## Problem:
Report how many lines in the records carry the string "carrot", and give no further text.

======

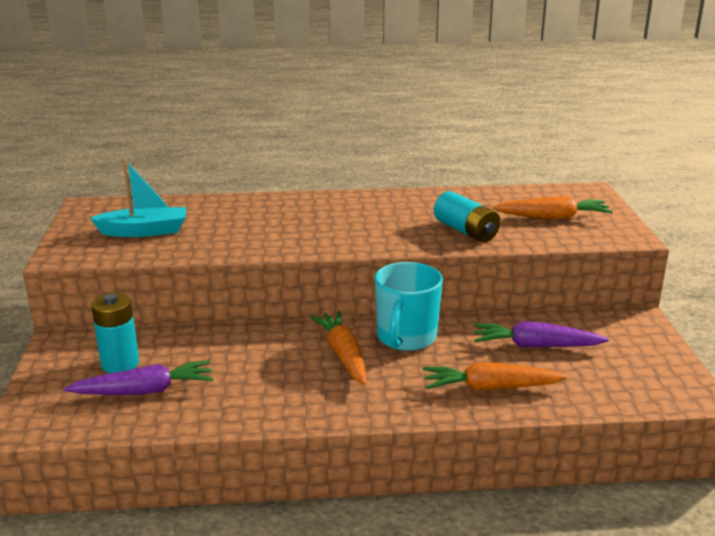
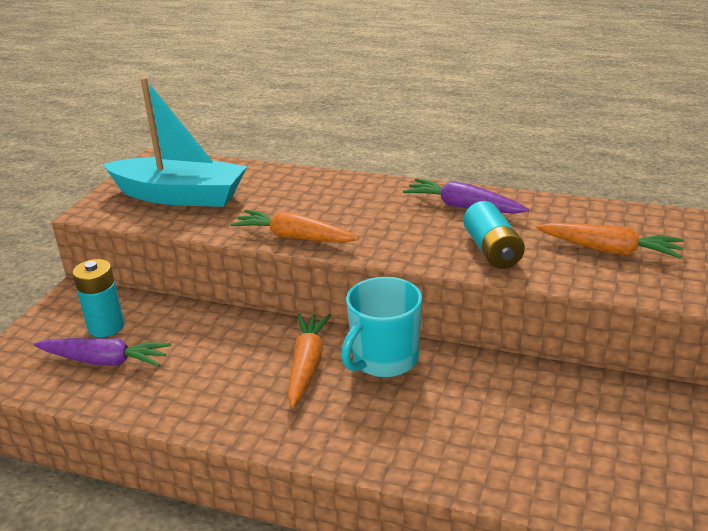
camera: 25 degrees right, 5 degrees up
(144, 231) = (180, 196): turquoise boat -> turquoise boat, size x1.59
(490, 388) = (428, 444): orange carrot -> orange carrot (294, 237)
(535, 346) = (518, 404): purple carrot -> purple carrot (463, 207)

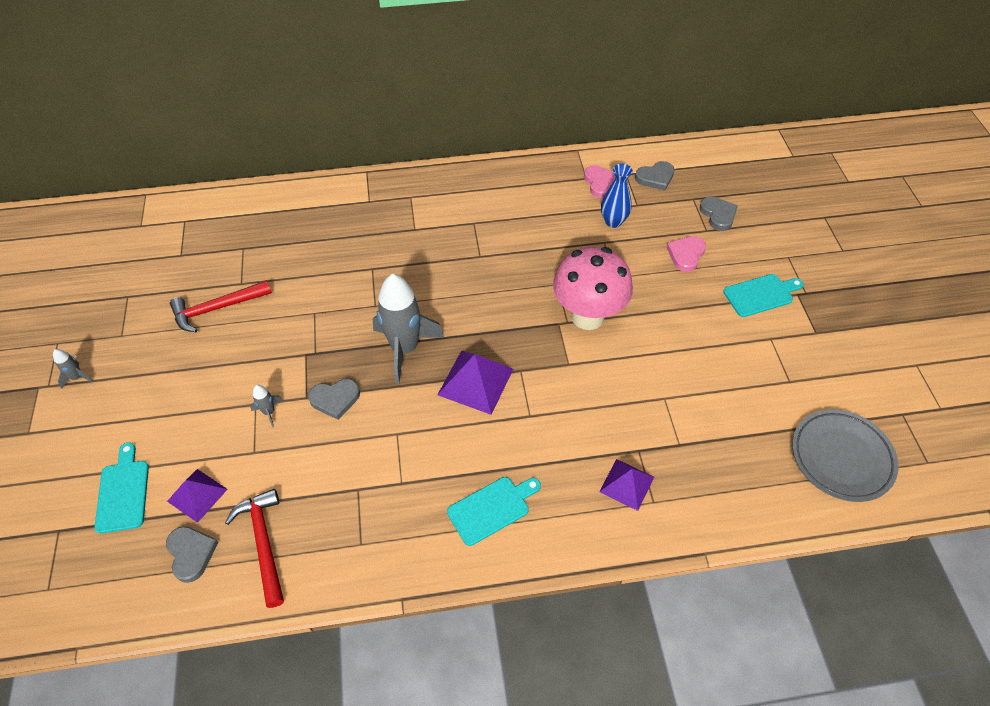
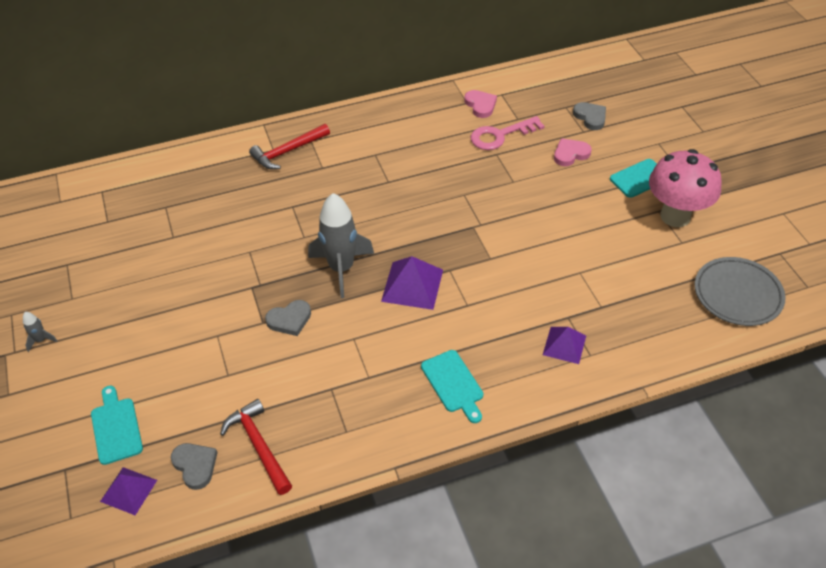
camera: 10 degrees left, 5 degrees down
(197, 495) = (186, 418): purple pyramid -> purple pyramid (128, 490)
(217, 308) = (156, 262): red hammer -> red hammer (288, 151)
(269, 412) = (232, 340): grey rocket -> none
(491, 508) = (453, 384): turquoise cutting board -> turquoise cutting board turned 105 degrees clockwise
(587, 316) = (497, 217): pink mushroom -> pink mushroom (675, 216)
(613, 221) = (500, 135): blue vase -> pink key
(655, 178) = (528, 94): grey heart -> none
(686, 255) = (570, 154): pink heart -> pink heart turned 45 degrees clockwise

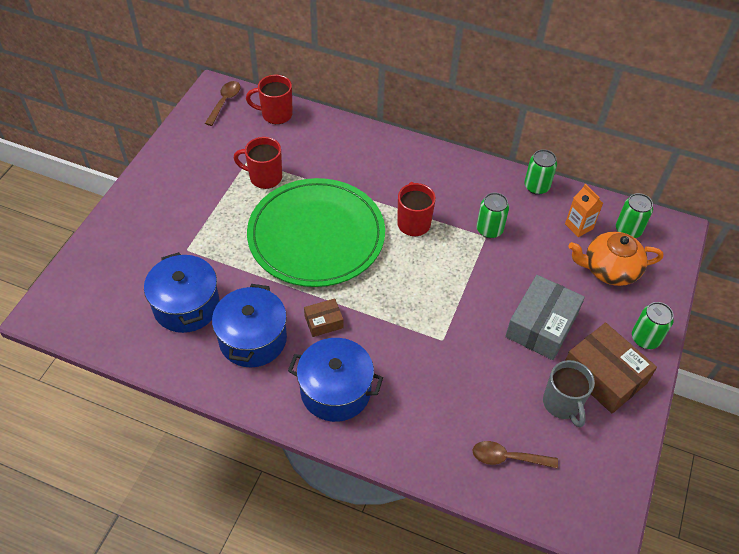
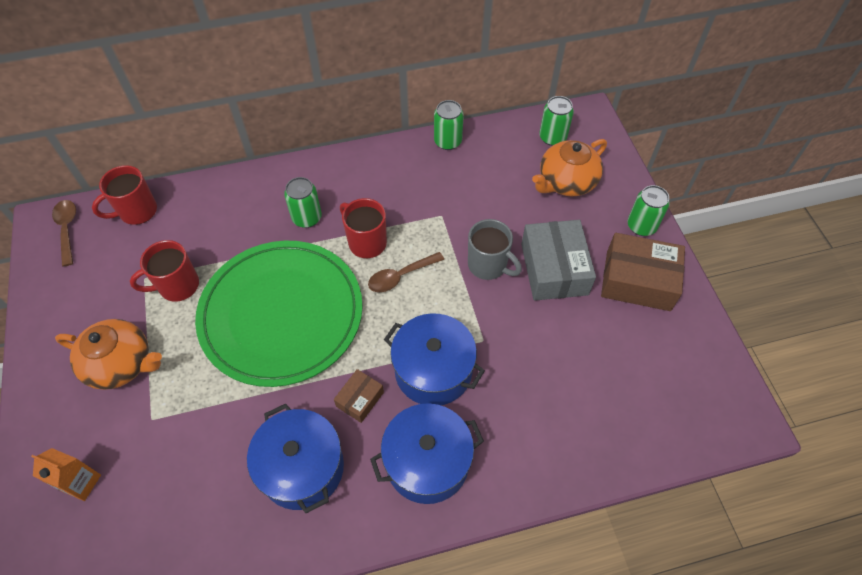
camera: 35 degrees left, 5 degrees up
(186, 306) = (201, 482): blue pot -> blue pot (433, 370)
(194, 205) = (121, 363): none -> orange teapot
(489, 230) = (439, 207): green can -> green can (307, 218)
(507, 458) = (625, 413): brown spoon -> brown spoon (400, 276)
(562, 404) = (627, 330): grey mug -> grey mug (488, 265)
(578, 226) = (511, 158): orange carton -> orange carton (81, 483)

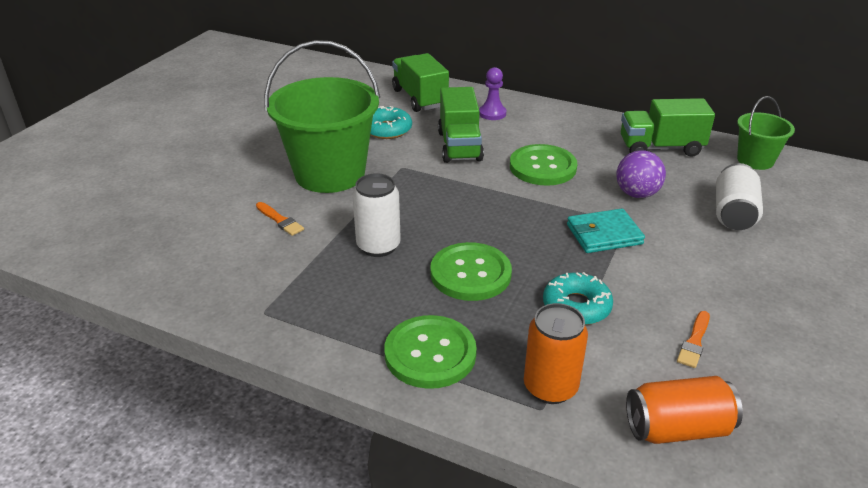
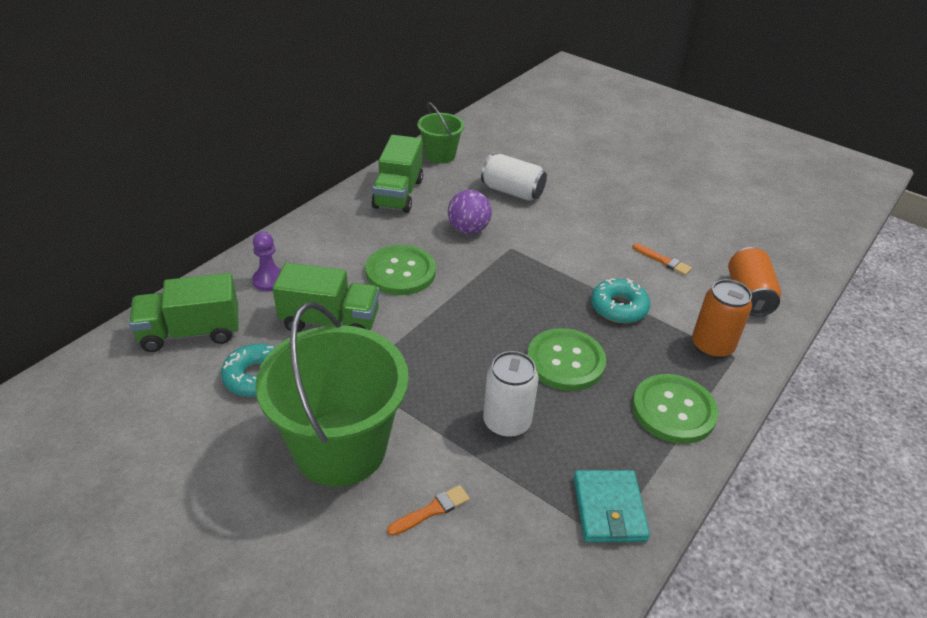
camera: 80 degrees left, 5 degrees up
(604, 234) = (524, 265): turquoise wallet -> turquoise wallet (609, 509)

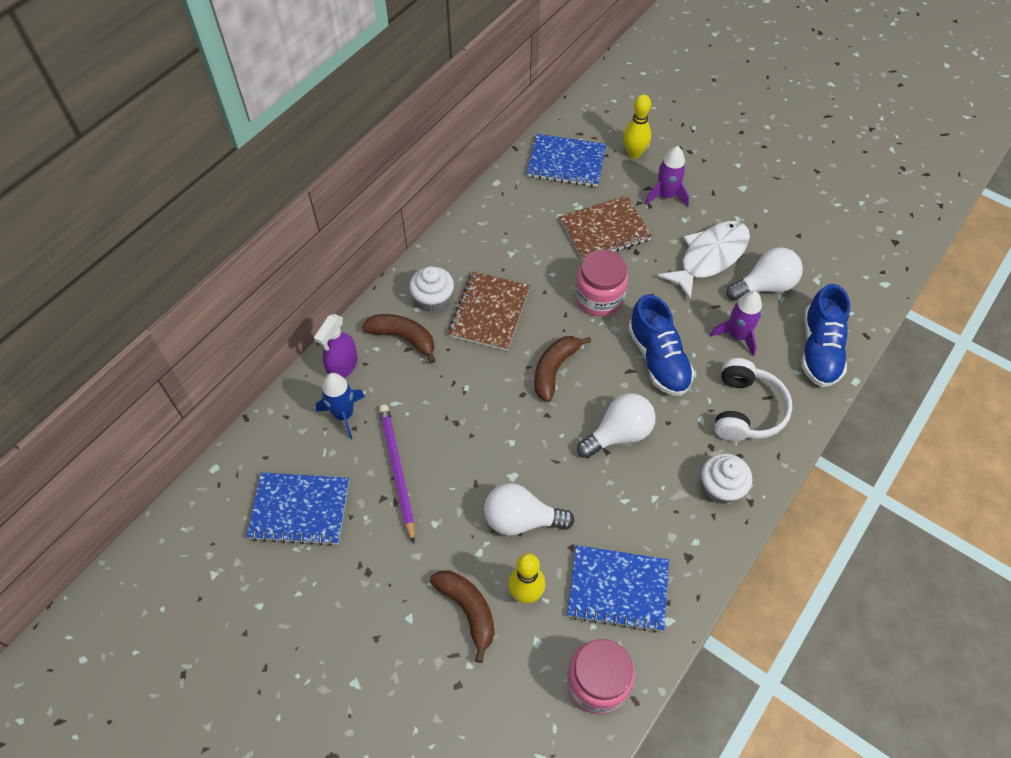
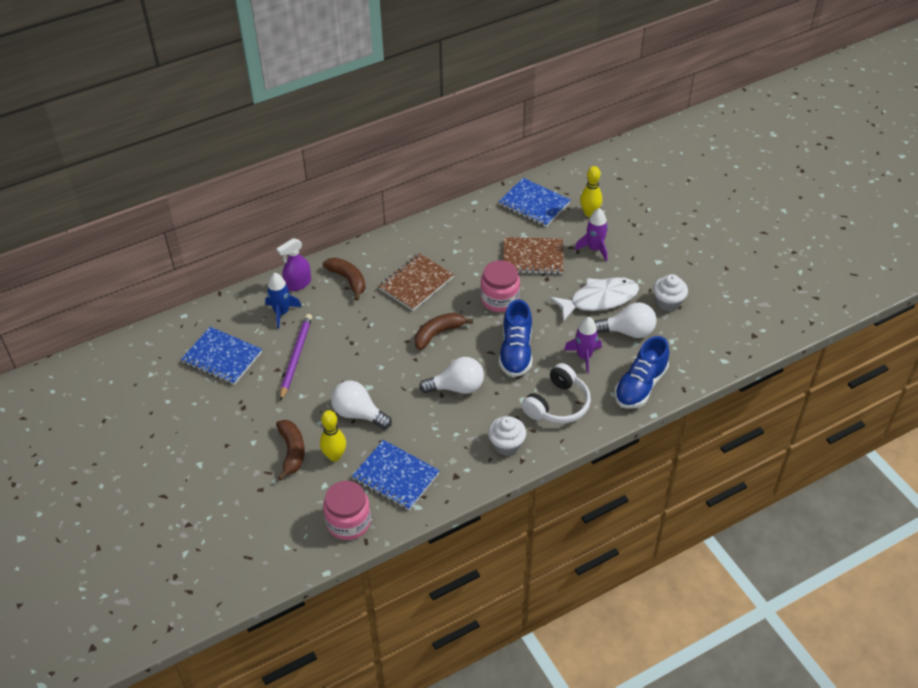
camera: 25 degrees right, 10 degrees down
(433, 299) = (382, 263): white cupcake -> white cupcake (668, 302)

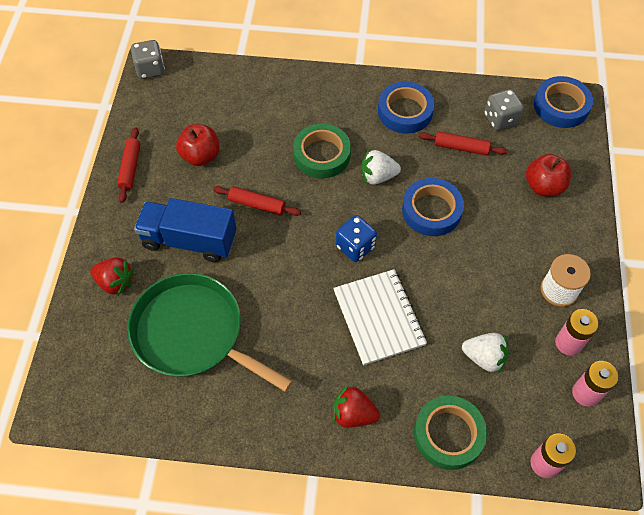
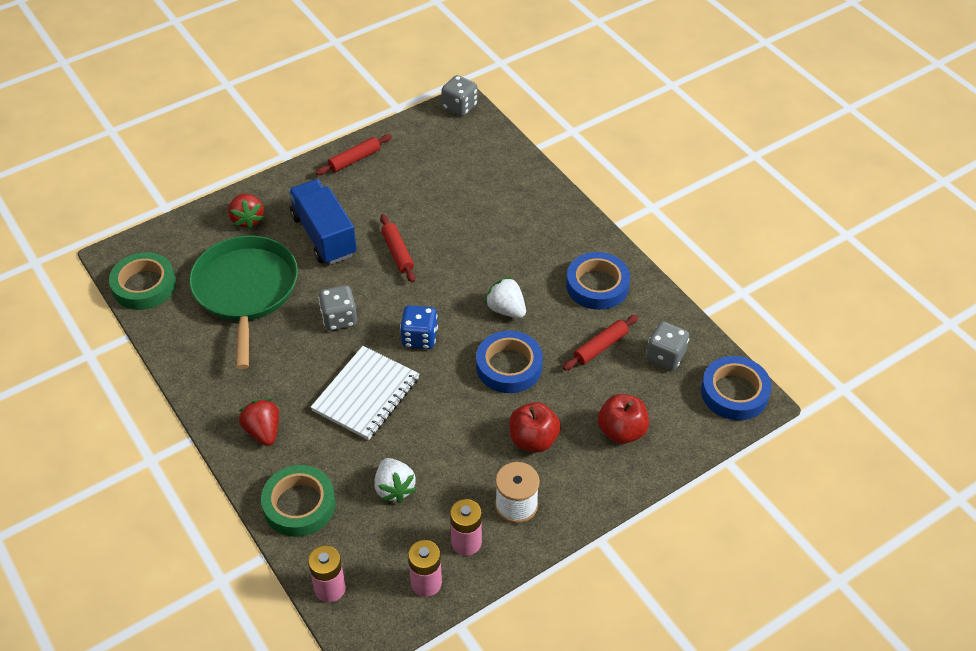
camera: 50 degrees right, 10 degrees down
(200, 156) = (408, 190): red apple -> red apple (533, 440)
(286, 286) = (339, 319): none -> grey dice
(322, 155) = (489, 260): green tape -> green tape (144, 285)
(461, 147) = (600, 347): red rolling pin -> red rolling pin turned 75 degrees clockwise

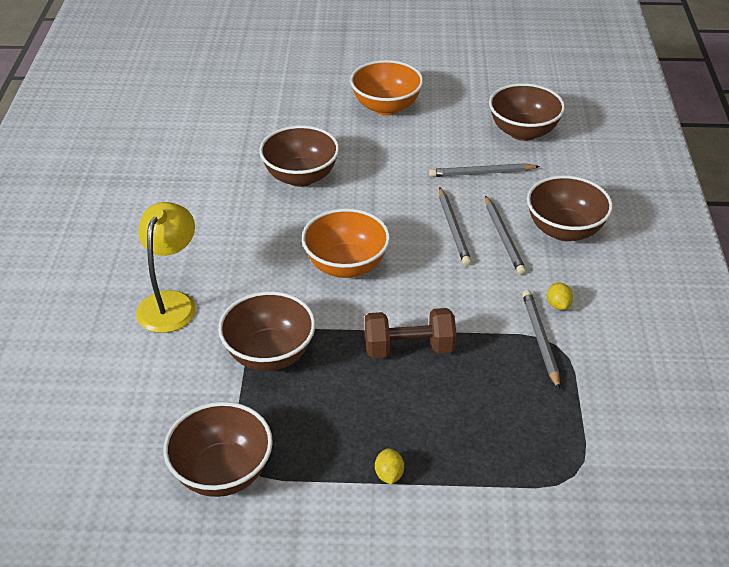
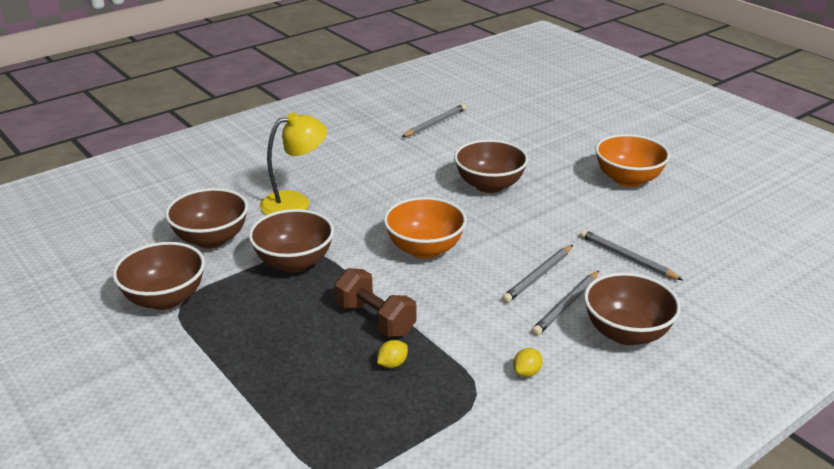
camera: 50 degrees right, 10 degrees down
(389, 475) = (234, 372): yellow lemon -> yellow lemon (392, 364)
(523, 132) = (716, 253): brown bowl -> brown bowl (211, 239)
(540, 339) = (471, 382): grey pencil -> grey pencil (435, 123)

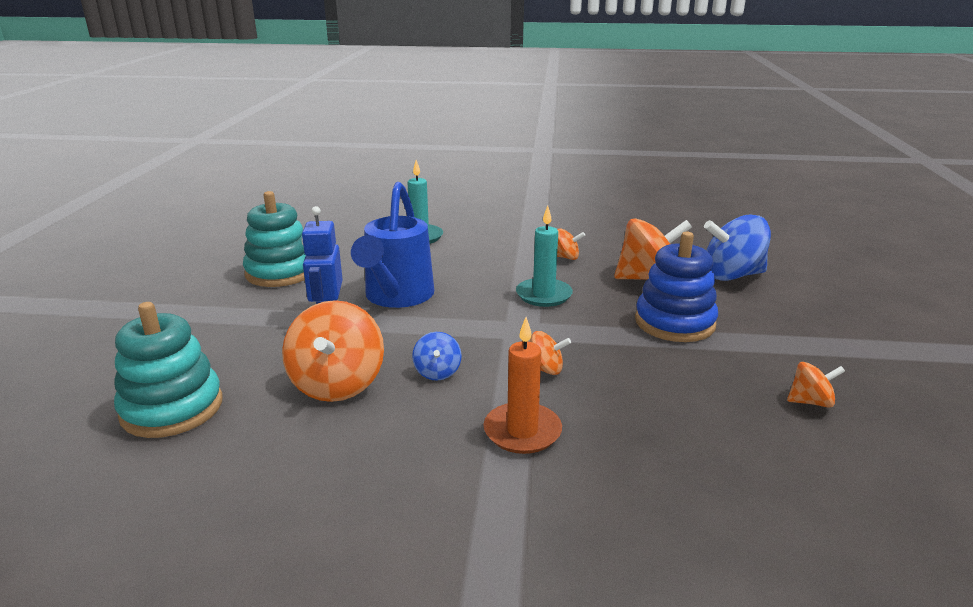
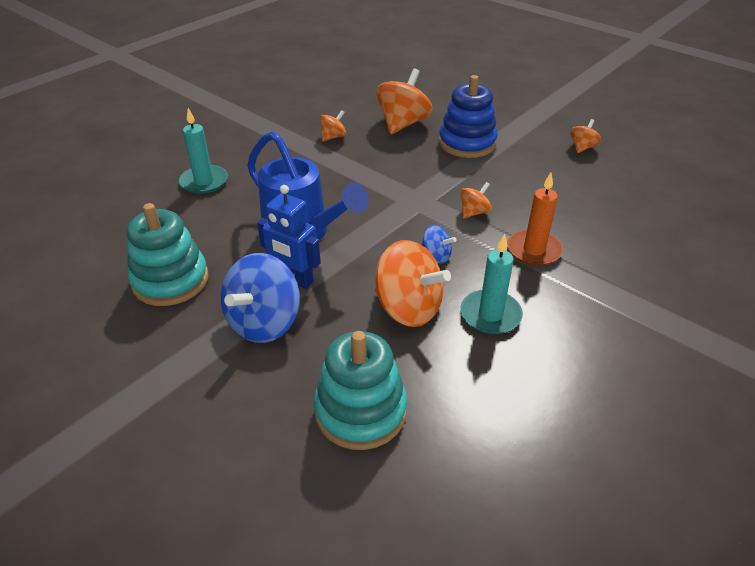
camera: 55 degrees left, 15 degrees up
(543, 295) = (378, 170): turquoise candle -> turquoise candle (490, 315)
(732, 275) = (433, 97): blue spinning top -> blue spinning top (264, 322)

======

## Reply to the exercise:
2